(Dataset entries)
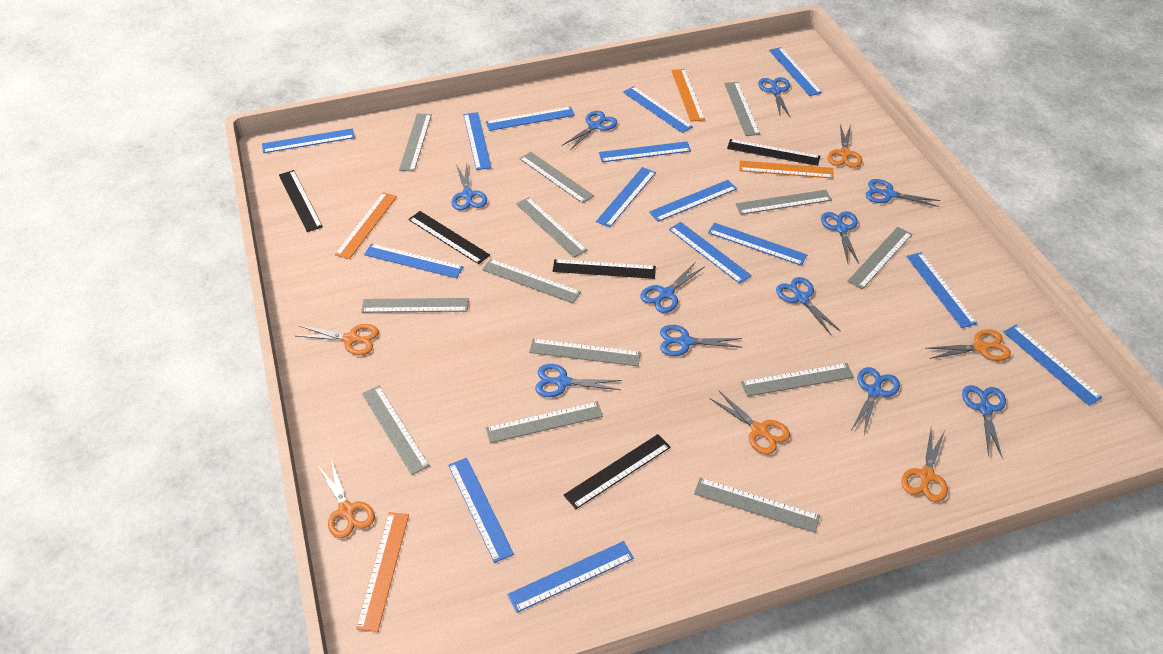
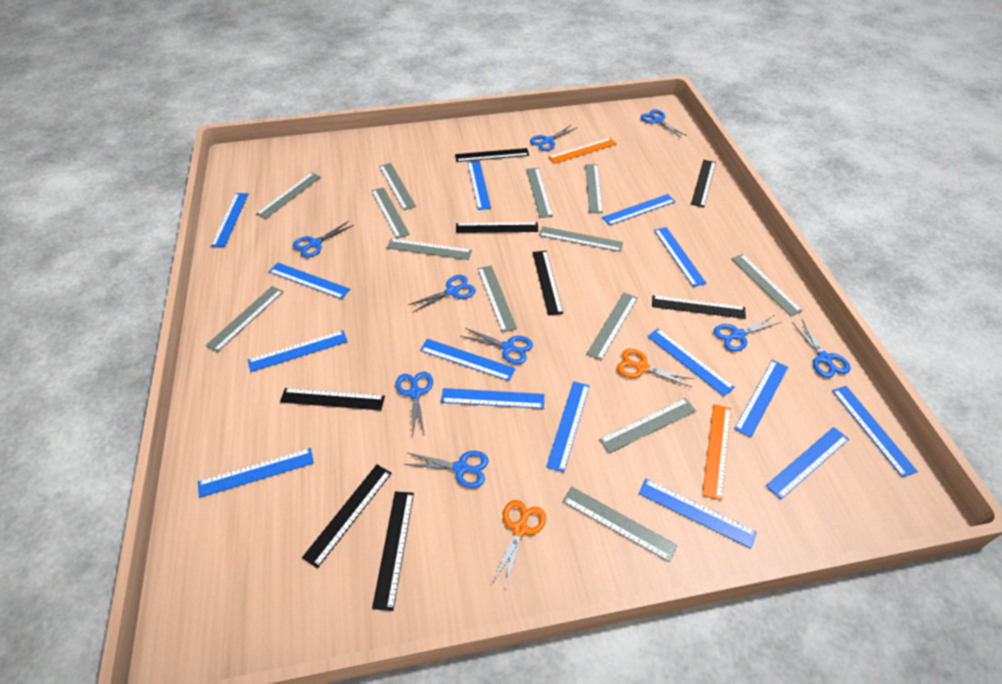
black ruler: 5 -> 8
blue scissors: 11 -> 9
orange ruler: 4 -> 2
orange scissors: 6 -> 2

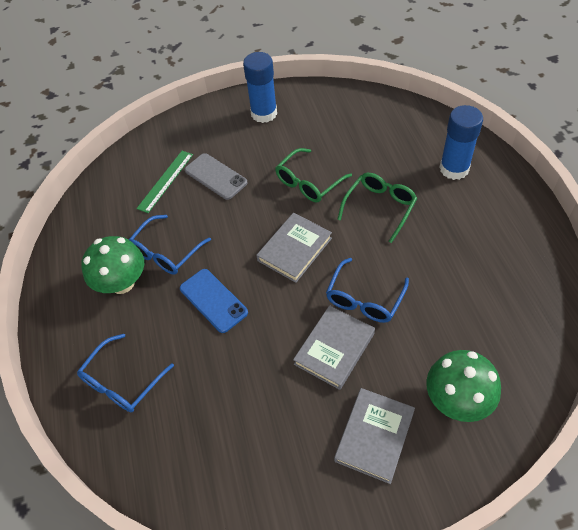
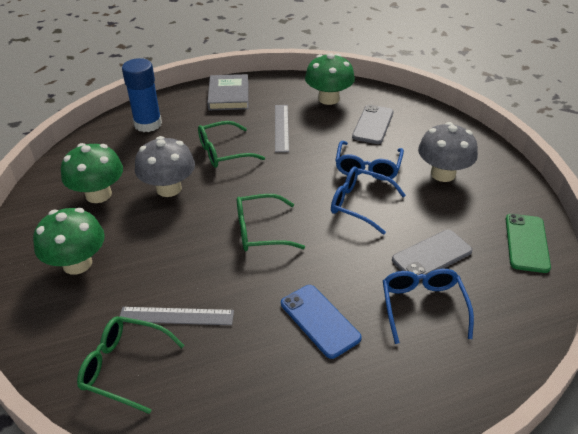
blue glue stick: 2 -> 1
green glasses: 2 -> 3
green mushroom: 2 -> 3
green phone: 0 -> 1
green ruler: 1 -> 0
grey book: 3 -> 1
grey mushroom: 0 -> 2
grey phone: 1 -> 2
grey ruler: 0 -> 2

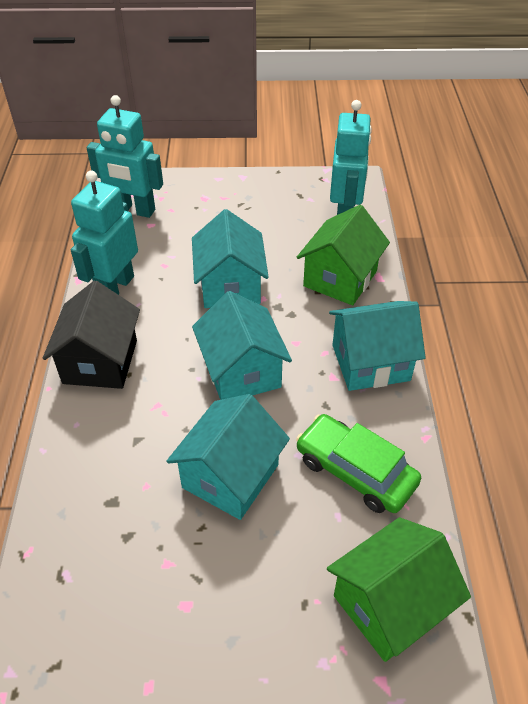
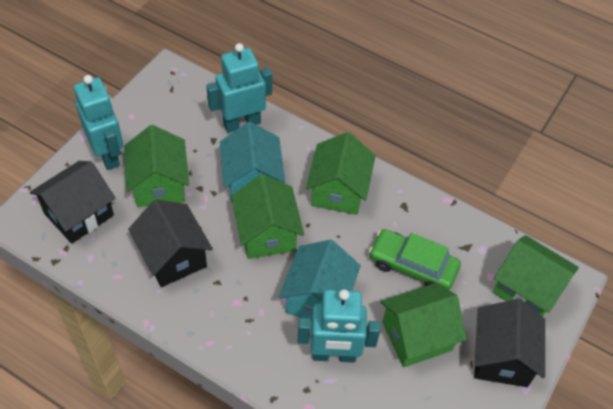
black house: 1 -> 3
green house: 2 -> 5
turquoise house: 4 -> 2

:: Aim of the task ::
Restate each entry verbatim and skip every image.

:: Completed task ::
black ruler: 5 -> 8
blue scissors: 11 -> 9
orange ruler: 4 -> 2
orange scissors: 6 -> 2

blue glue stick: 2 -> 1
green glasses: 2 -> 3
green mushroom: 2 -> 3
green phone: 0 -> 1
green ruler: 1 -> 0
grey book: 3 -> 1
grey mushroom: 0 -> 2
grey phone: 1 -> 2
grey ruler: 0 -> 2

black house: 1 -> 3
green house: 2 -> 5
turquoise house: 4 -> 2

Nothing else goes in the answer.